INFORMATION SUPPLIED below:

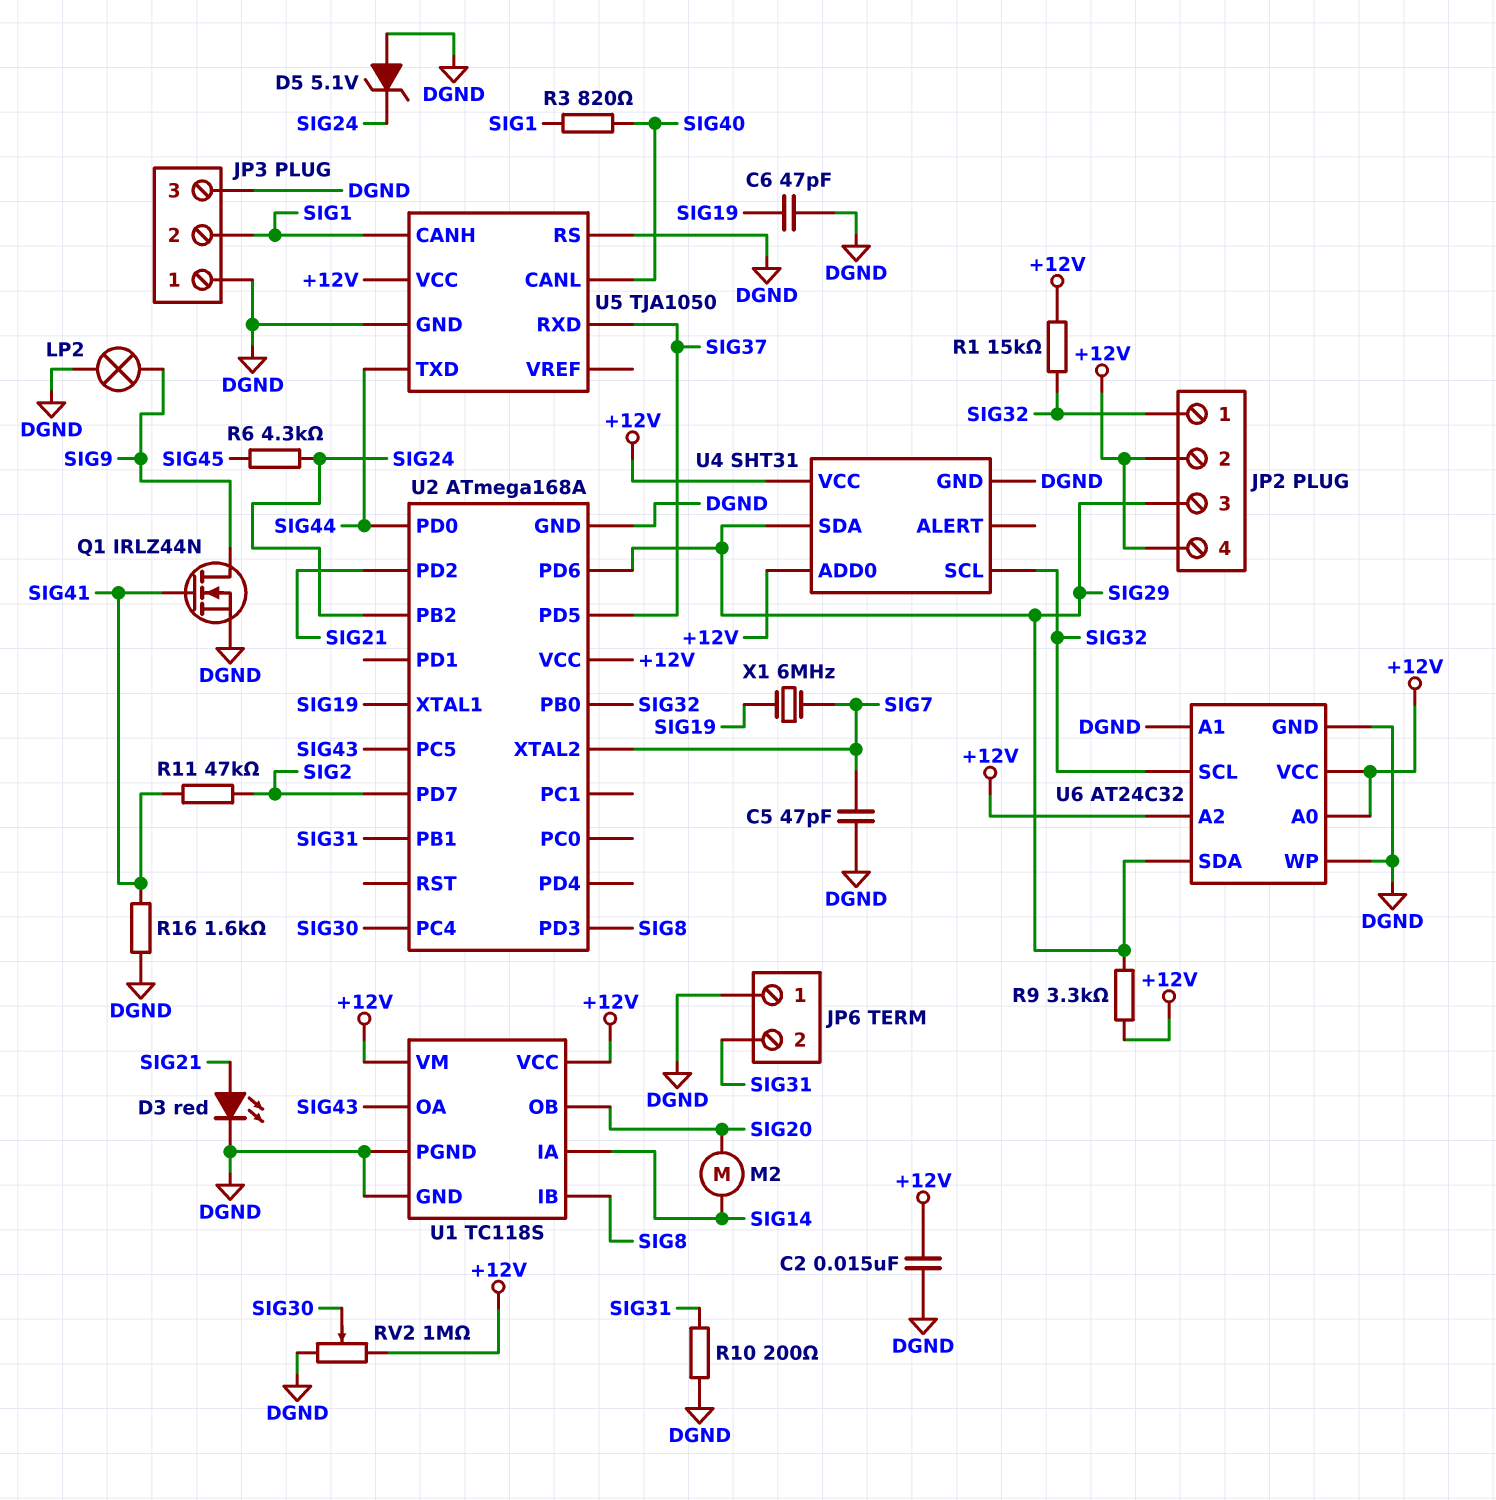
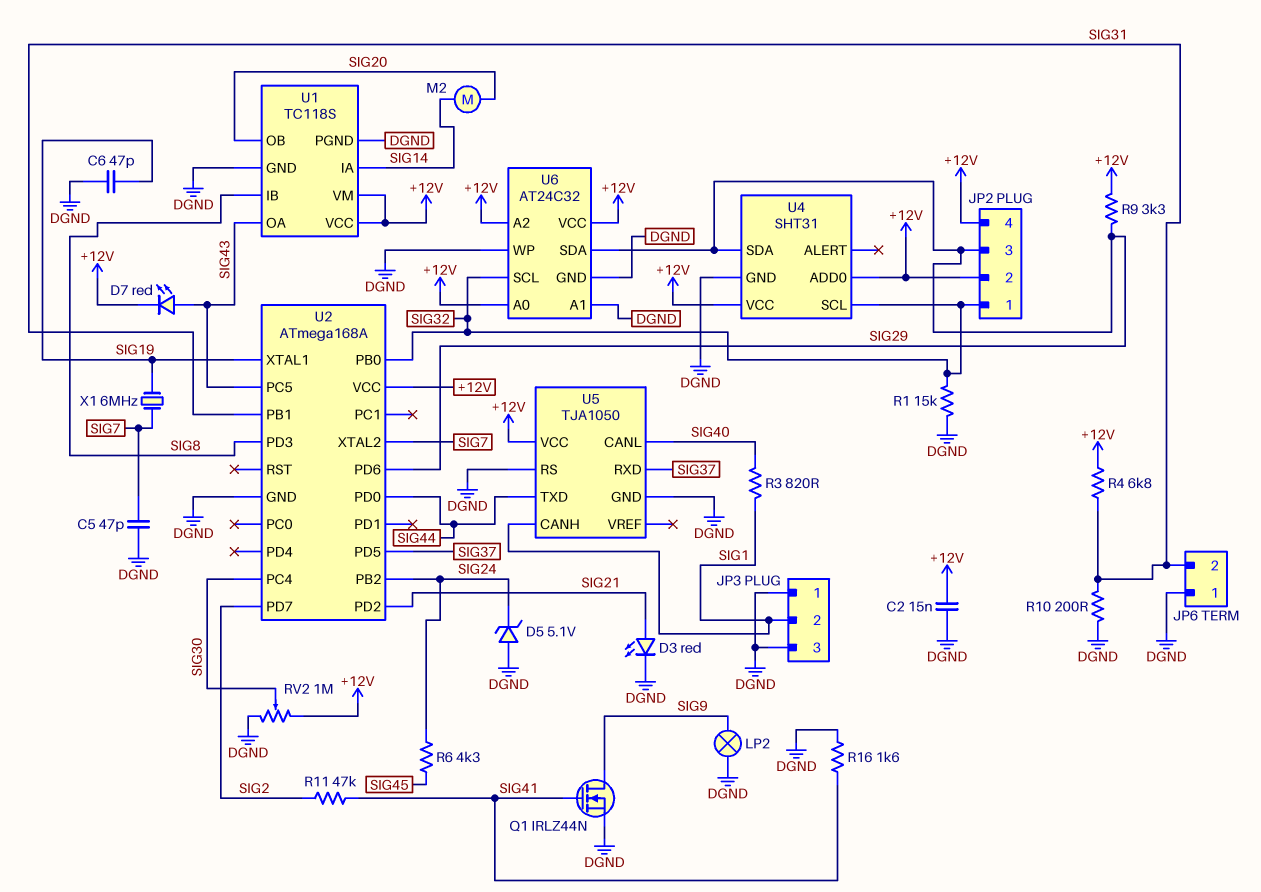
D7: none -> LED red (A SIG43, K +12V)
R1: 15k (+12V, SIG32) -> 15k (DGND, SIG32)
R4: none -> 6.8k (+12V, SIG31)

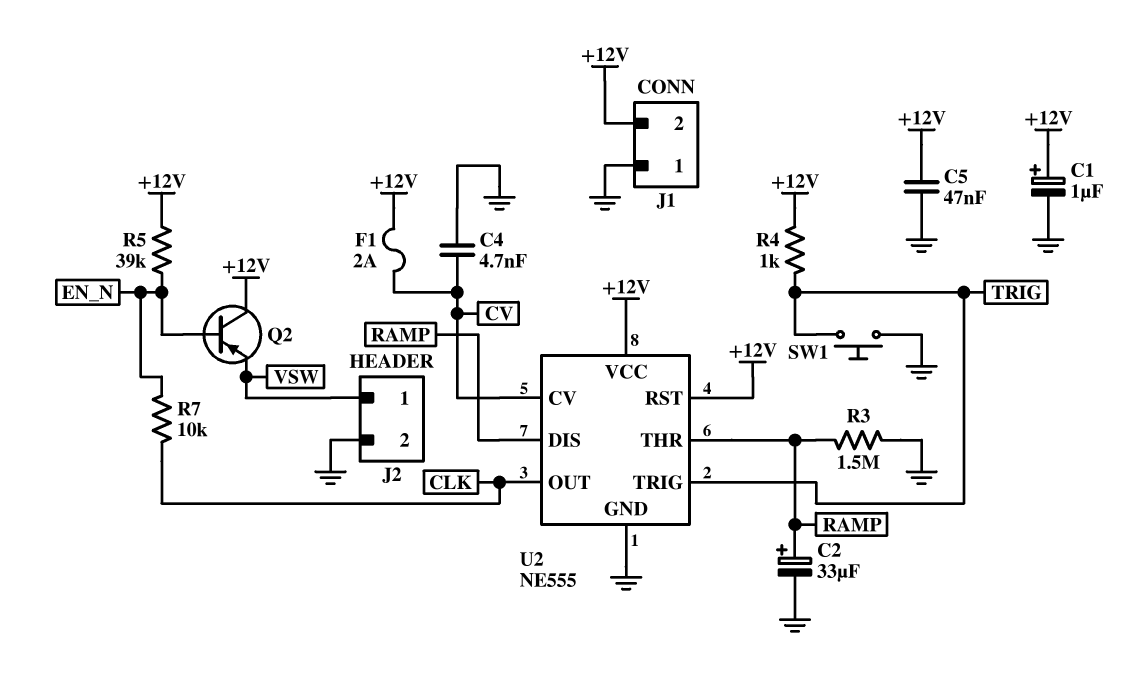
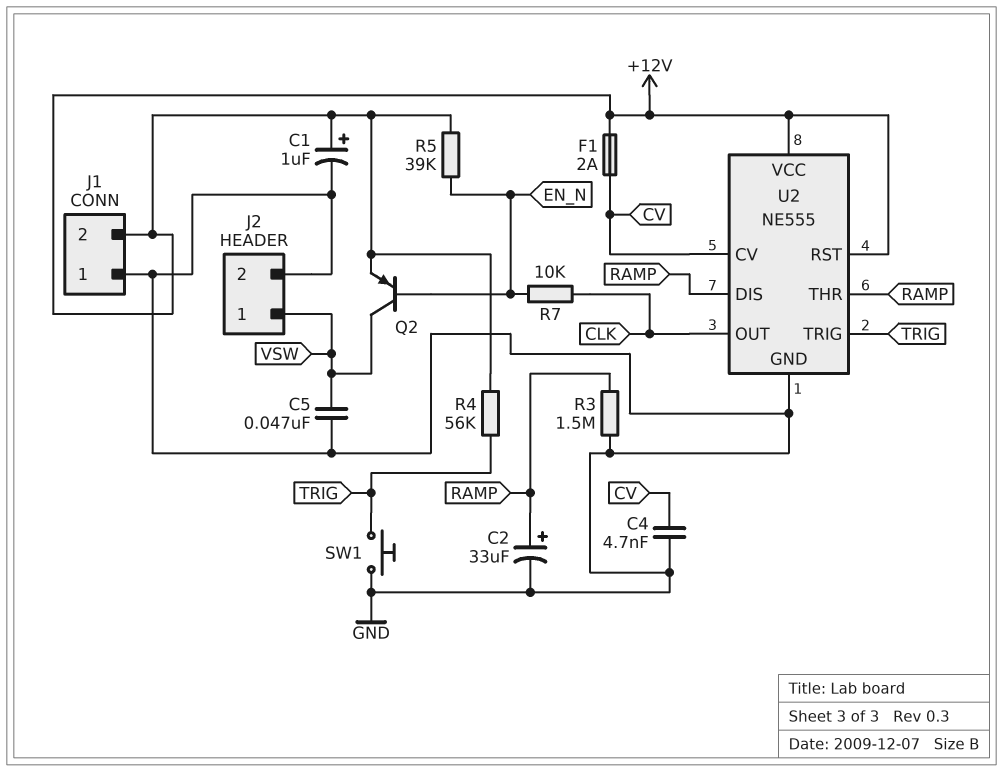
C5: 47nF (+12V, GND) -> 47nF (GND, VSW)
Q2: PNP (B EN_N, C +12V, E VSW) -> PNP (B EN_N, C VSW, E +12V)
R4: 1k (+12V, TRIG) -> 56k (+12V, TRIG)

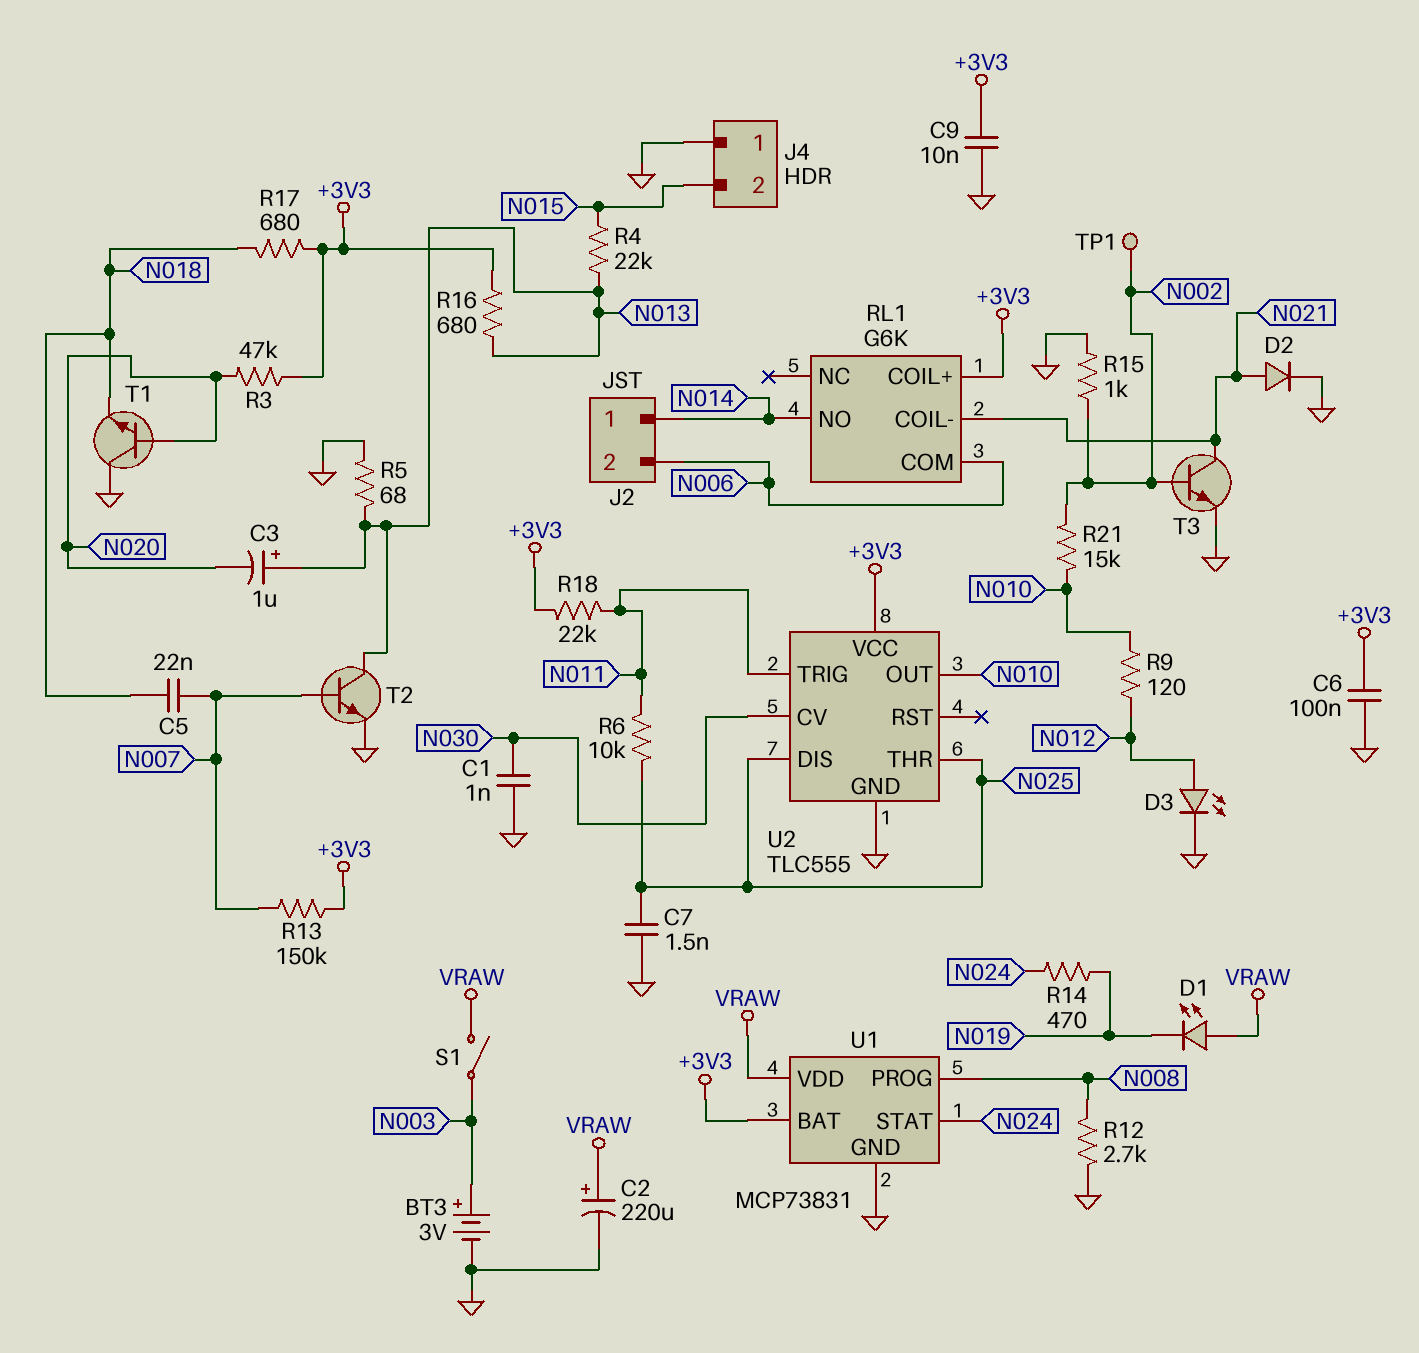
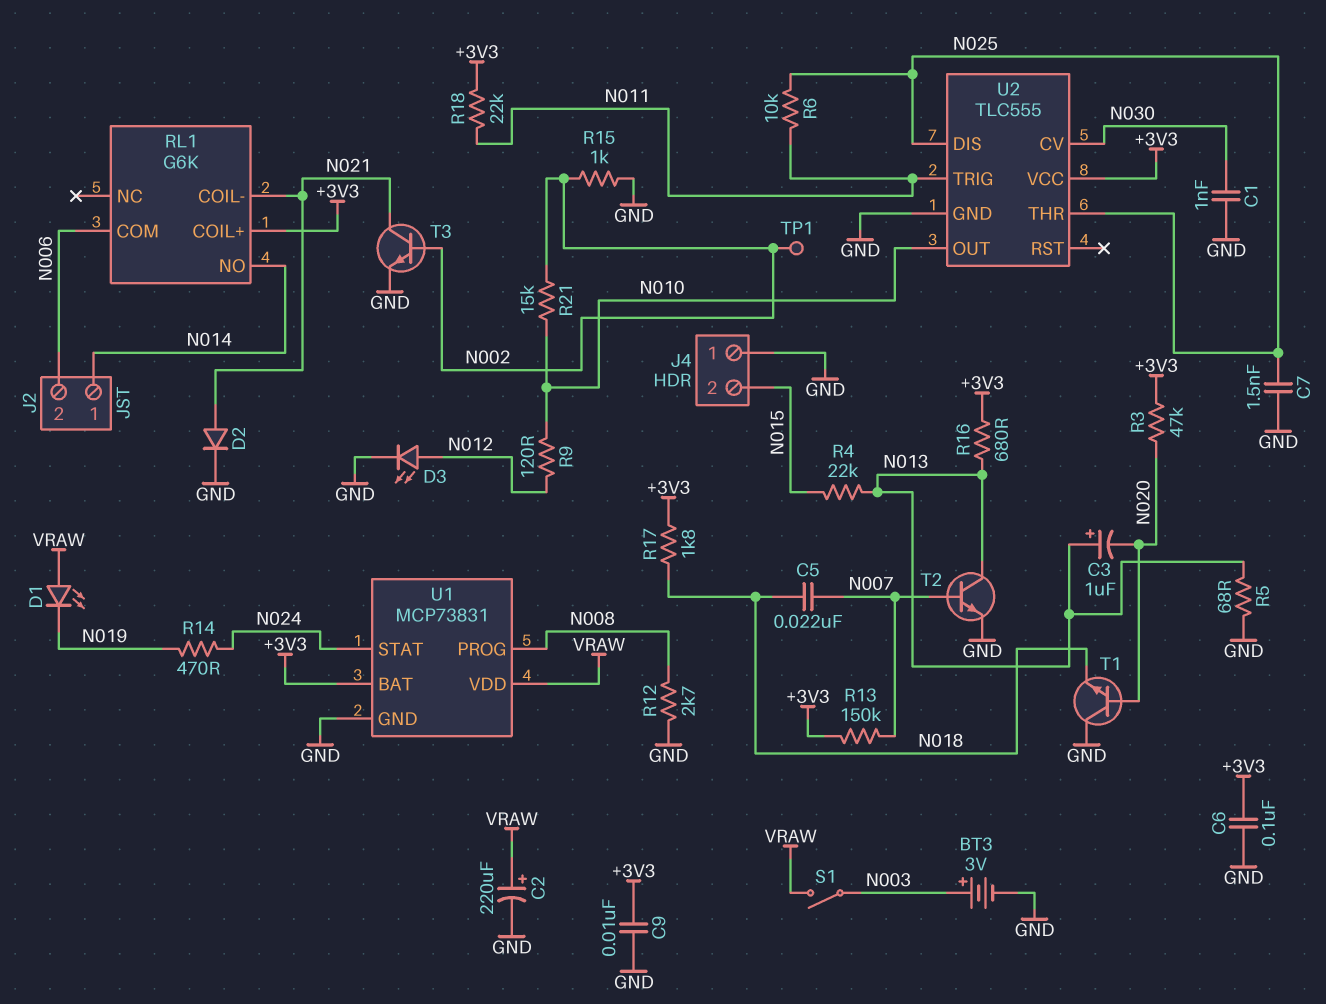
R17: 680 (+3V3, N018) -> 1.8k (+3V3, N018)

End of INFORMATION SUPPLIED.

▶ _YOUR GOAL_: Track down every line in the entries that includes the string "none", and copy it.

▶ _SOLUTION TO THIS EXERCISE_:
D7: none -> LED red (A SIG43, K +12V)
R4: none -> 6.8k (+12V, SIG31)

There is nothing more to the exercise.